=== Direction ===
Edit the material below by replacing every "purple pentagon" with "violet pentagon" and leaving all other wording unchanged. Omit the pictures from your version.

=== The records ===
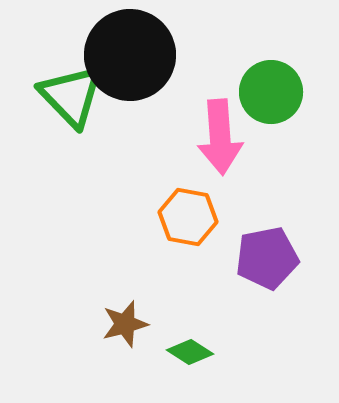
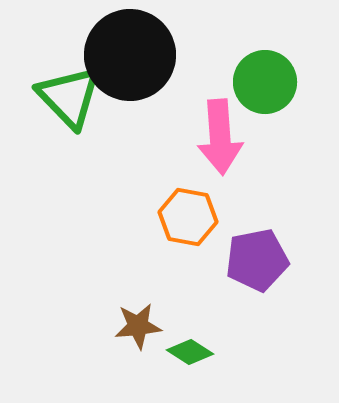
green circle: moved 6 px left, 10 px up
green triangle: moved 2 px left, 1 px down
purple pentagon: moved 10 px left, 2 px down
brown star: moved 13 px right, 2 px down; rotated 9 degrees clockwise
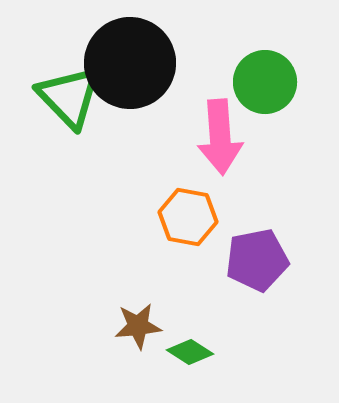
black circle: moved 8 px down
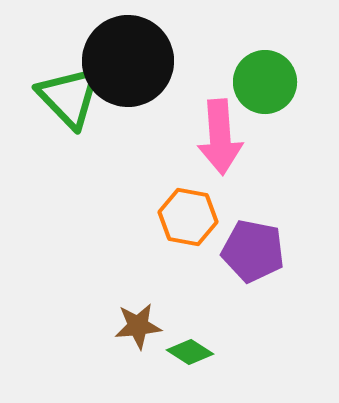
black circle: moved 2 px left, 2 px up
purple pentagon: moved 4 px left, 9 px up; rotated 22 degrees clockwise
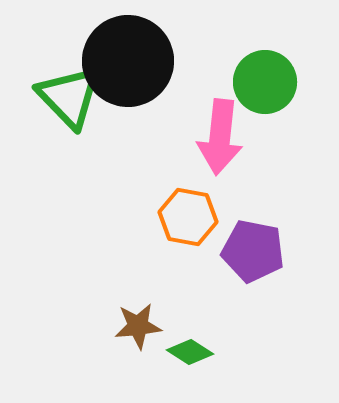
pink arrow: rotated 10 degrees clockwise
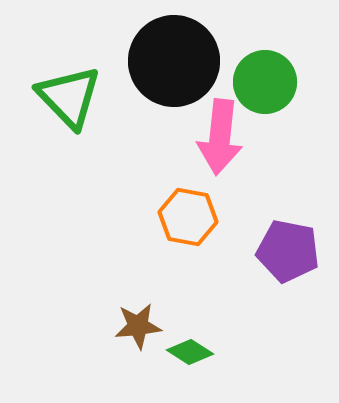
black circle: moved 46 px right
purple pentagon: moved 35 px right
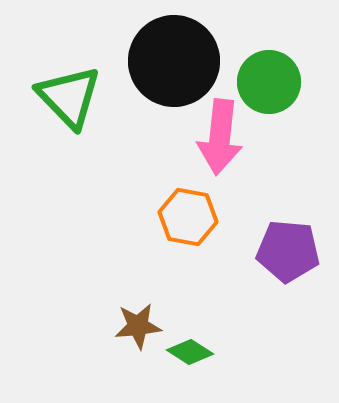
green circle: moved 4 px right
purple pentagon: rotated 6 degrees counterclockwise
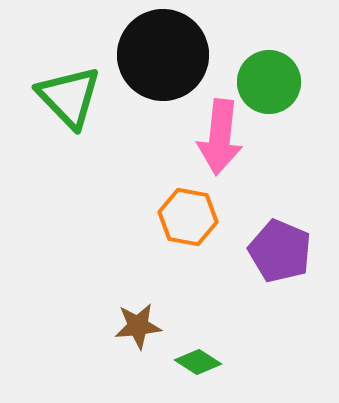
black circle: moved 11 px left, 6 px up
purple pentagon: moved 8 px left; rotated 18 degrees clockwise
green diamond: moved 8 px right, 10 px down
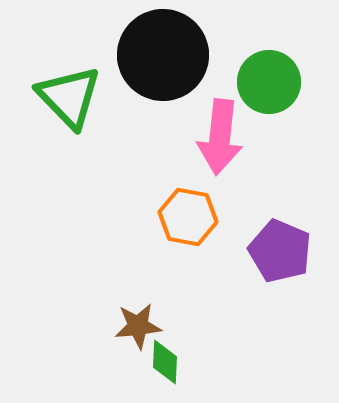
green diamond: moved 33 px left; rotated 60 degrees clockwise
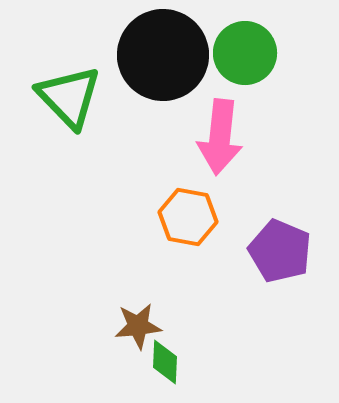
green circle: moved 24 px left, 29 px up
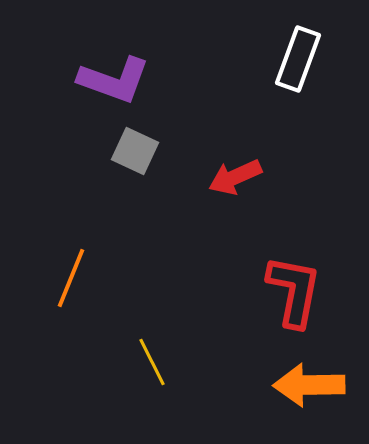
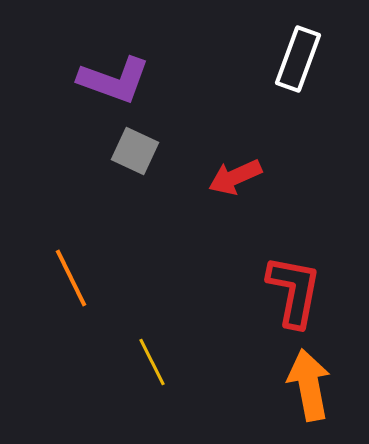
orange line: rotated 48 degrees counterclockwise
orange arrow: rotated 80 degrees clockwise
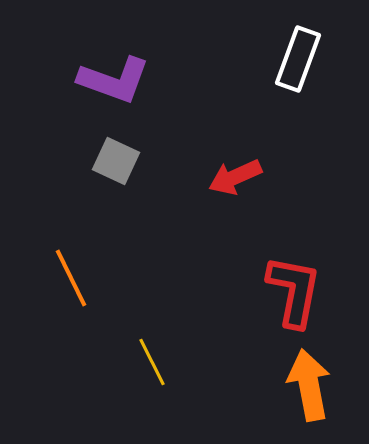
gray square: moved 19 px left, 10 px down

=== Result below ===
green circle: moved 6 px left, 10 px up
green triangle: moved 2 px left, 1 px down
violet pentagon: moved 10 px left, 2 px down
brown star: moved 13 px right, 2 px down; rotated 9 degrees clockwise
black circle: moved 8 px down
black circle: moved 2 px left, 2 px up
violet pentagon: moved 4 px left, 9 px up; rotated 22 degrees clockwise
pink arrow: rotated 10 degrees clockwise
black circle: moved 46 px right
violet pentagon: moved 35 px right
green circle: moved 4 px right
violet pentagon: rotated 6 degrees counterclockwise
black circle: moved 11 px left, 6 px up
violet pentagon: moved 8 px left; rotated 18 degrees clockwise
green diamond: moved 8 px right, 10 px down
green diamond: moved 33 px left; rotated 60 degrees clockwise
green circle: moved 24 px left, 29 px up
orange line: rotated 48 degrees counterclockwise
orange arrow: rotated 80 degrees clockwise
gray square: moved 19 px left, 10 px down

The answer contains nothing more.